== Data section ==
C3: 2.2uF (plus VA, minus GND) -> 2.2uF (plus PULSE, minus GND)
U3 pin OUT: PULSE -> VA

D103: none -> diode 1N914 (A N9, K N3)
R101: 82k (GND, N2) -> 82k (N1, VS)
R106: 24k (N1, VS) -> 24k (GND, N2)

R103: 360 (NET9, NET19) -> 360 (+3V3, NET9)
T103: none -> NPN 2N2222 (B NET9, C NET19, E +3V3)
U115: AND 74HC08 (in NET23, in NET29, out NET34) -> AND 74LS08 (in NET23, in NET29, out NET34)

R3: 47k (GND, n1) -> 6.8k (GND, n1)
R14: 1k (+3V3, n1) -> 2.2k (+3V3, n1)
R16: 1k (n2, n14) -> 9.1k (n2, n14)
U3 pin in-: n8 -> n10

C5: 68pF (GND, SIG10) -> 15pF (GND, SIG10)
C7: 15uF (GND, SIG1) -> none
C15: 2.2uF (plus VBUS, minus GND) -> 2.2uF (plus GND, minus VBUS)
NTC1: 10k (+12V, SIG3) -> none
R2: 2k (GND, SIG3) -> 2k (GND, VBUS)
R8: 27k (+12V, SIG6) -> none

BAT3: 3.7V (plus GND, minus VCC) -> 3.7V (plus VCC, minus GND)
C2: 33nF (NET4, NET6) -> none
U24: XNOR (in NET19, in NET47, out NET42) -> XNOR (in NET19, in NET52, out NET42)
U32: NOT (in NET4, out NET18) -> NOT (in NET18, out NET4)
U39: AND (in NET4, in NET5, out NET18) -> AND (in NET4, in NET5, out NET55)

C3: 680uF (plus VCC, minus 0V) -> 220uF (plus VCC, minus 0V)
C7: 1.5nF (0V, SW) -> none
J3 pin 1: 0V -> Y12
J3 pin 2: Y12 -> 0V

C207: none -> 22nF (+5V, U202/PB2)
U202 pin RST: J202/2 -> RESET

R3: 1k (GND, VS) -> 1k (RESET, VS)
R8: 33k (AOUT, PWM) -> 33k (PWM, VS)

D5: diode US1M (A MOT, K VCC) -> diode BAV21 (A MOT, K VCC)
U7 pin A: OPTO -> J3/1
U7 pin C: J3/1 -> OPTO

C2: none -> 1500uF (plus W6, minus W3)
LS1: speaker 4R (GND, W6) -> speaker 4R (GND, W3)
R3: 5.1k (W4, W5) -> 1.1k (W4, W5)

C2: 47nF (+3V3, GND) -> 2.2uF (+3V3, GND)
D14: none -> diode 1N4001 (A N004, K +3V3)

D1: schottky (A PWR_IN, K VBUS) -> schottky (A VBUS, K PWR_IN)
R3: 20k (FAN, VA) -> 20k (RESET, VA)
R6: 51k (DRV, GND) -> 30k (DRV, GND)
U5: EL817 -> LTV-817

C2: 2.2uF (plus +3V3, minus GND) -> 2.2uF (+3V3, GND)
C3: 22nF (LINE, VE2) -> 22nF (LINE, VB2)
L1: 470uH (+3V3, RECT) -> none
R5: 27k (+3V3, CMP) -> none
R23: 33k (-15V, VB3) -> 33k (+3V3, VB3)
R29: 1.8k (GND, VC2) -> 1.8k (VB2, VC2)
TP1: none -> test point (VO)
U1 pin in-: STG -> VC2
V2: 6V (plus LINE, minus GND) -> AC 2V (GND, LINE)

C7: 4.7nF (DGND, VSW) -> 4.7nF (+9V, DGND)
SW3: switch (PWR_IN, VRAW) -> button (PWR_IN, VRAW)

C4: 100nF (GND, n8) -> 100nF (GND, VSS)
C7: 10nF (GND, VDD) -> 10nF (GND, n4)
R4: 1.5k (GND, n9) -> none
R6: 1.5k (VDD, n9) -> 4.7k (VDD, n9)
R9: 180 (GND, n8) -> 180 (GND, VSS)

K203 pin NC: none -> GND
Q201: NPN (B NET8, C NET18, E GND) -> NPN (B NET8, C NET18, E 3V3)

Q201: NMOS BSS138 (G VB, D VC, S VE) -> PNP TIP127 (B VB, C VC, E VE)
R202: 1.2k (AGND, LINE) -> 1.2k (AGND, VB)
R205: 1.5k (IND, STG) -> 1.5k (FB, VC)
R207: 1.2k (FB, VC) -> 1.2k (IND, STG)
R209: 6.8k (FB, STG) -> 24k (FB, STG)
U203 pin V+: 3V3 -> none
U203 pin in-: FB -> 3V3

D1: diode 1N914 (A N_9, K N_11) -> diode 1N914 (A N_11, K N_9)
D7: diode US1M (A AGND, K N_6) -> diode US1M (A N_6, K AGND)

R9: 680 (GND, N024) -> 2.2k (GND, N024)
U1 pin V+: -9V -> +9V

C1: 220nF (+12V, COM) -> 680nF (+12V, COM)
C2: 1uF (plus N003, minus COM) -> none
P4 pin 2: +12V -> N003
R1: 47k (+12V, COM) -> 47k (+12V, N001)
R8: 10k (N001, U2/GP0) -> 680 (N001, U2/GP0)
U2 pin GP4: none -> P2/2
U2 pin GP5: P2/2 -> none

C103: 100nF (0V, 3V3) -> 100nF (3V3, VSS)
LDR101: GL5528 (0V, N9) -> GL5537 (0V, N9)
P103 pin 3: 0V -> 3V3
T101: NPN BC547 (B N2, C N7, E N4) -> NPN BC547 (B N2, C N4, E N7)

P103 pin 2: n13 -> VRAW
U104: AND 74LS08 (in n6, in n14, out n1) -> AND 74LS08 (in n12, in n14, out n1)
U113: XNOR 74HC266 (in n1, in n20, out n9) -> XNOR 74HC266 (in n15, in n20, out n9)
===
* **Problem**: Transcribe the material above in full, keeping each word unchanged.

* **Task response**:
C3: 2.2uF (plus VA, minus GND) -> 2.2uF (plus PULSE, minus GND)
U3 pin OUT: PULSE -> VA

D103: none -> diode 1N914 (A N9, K N3)
R101: 82k (GND, N2) -> 82k (N1, VS)
R106: 24k (N1, VS) -> 24k (GND, N2)

R103: 360 (NET9, NET19) -> 360 (+3V3, NET9)
T103: none -> NPN 2N2222 (B NET9, C NET19, E +3V3)
U115: AND 74HC08 (in NET23, in NET29, out NET34) -> AND 74LS08 (in NET23, in NET29, out NET34)

R3: 47k (GND, n1) -> 6.8k (GND, n1)
R14: 1k (+3V3, n1) -> 2.2k (+3V3, n1)
R16: 1k (n2, n14) -> 9.1k (n2, n14)
U3 pin in-: n8 -> n10

C5: 68pF (GND, SIG10) -> 15pF (GND, SIG10)
C7: 15uF (GND, SIG1) -> none
C15: 2.2uF (plus VBUS, minus GND) -> 2.2uF (plus GND, minus VBUS)
NTC1: 10k (+12V, SIG3) -> none
R2: 2k (GND, SIG3) -> 2k (GND, VBUS)
R8: 27k (+12V, SIG6) -> none

BAT3: 3.7V (plus GND, minus VCC) -> 3.7V (plus VCC, minus GND)
C2: 33nF (NET4, NET6) -> none
U24: XNOR (in NET19, in NET47, out NET42) -> XNOR (in NET19, in NET52, out NET42)
U32: NOT (in NET4, out NET18) -> NOT (in NET18, out NET4)
U39: AND (in NET4, in NET5, out NET18) -> AND (in NET4, in NET5, out NET55)

C3: 680uF (plus VCC, minus 0V) -> 220uF (plus VCC, minus 0V)
C7: 1.5nF (0V, SW) -> none
J3 pin 1: 0V -> Y12
J3 pin 2: Y12 -> 0V

C207: none -> 22nF (+5V, U202/PB2)
U202 pin RST: J202/2 -> RESET

R3: 1k (GND, VS) -> 1k (RESET, VS)
R8: 33k (AOUT, PWM) -> 33k (PWM, VS)

D5: diode US1M (A MOT, K VCC) -> diode BAV21 (A MOT, K VCC)
U7 pin A: OPTO -> J3/1
U7 pin C: J3/1 -> OPTO

C2: none -> 1500uF (plus W6, minus W3)
LS1: speaker 4R (GND, W6) -> speaker 4R (GND, W3)
R3: 5.1k (W4, W5) -> 1.1k (W4, W5)

C2: 47nF (+3V3, GND) -> 2.2uF (+3V3, GND)
D14: none -> diode 1N4001 (A N004, K +3V3)

D1: schottky (A PWR_IN, K VBUS) -> schottky (A VBUS, K PWR_IN)
R3: 20k (FAN, VA) -> 20k (RESET, VA)
R6: 51k (DRV, GND) -> 30k (DRV, GND)
U5: EL817 -> LTV-817

C2: 2.2uF (plus +3V3, minus GND) -> 2.2uF (+3V3, GND)
C3: 22nF (LINE, VE2) -> 22nF (LINE, VB2)
L1: 470uH (+3V3, RECT) -> none
R5: 27k (+3V3, CMP) -> none
R23: 33k (-15V, VB3) -> 33k (+3V3, VB3)
R29: 1.8k (GND, VC2) -> 1.8k (VB2, VC2)
TP1: none -> test point (VO)
U1 pin in-: STG -> VC2
V2: 6V (plus LINE, minus GND) -> AC 2V (GND, LINE)

C7: 4.7nF (DGND, VSW) -> 4.7nF (+9V, DGND)
SW3: switch (PWR_IN, VRAW) -> button (PWR_IN, VRAW)

C4: 100nF (GND, n8) -> 100nF (GND, VSS)
C7: 10nF (GND, VDD) -> 10nF (GND, n4)
R4: 1.5k (GND, n9) -> none
R6: 1.5k (VDD, n9) -> 4.7k (VDD, n9)
R9: 180 (GND, n8) -> 180 (GND, VSS)

K203 pin NC: none -> GND
Q201: NPN (B NET8, C NET18, E GND) -> NPN (B NET8, C NET18, E 3V3)

Q201: NMOS BSS138 (G VB, D VC, S VE) -> PNP TIP127 (B VB, C VC, E VE)
R202: 1.2k (AGND, LINE) -> 1.2k (AGND, VB)
R205: 1.5k (IND, STG) -> 1.5k (FB, VC)
R207: 1.2k (FB, VC) -> 1.2k (IND, STG)
R209: 6.8k (FB, STG) -> 24k (FB, STG)
U203 pin V+: 3V3 -> none
U203 pin in-: FB -> 3V3

D1: diode 1N914 (A N_9, K N_11) -> diode 1N914 (A N_11, K N_9)
D7: diode US1M (A AGND, K N_6) -> diode US1M (A N_6, K AGND)

R9: 680 (GND, N024) -> 2.2k (GND, N024)
U1 pin V+: -9V -> +9V

C1: 220nF (+12V, COM) -> 680nF (+12V, COM)
C2: 1uF (plus N003, minus COM) -> none
P4 pin 2: +12V -> N003
R1: 47k (+12V, COM) -> 47k (+12V, N001)
R8: 10k (N001, U2/GP0) -> 680 (N001, U2/GP0)
U2 pin GP4: none -> P2/2
U2 pin GP5: P2/2 -> none

C103: 100nF (0V, 3V3) -> 100nF (3V3, VSS)
LDR101: GL5528 (0V, N9) -> GL5537 (0V, N9)
P103 pin 3: 0V -> 3V3
T101: NPN BC547 (B N2, C N7, E N4) -> NPN BC547 (B N2, C N4, E N7)

P103 pin 2: n13 -> VRAW
U104: AND 74LS08 (in n6, in n14, out n1) -> AND 74LS08 (in n12, in n14, out n1)
U113: XNOR 74HC266 (in n1, in n20, out n9) -> XNOR 74HC266 (in n15, in n20, out n9)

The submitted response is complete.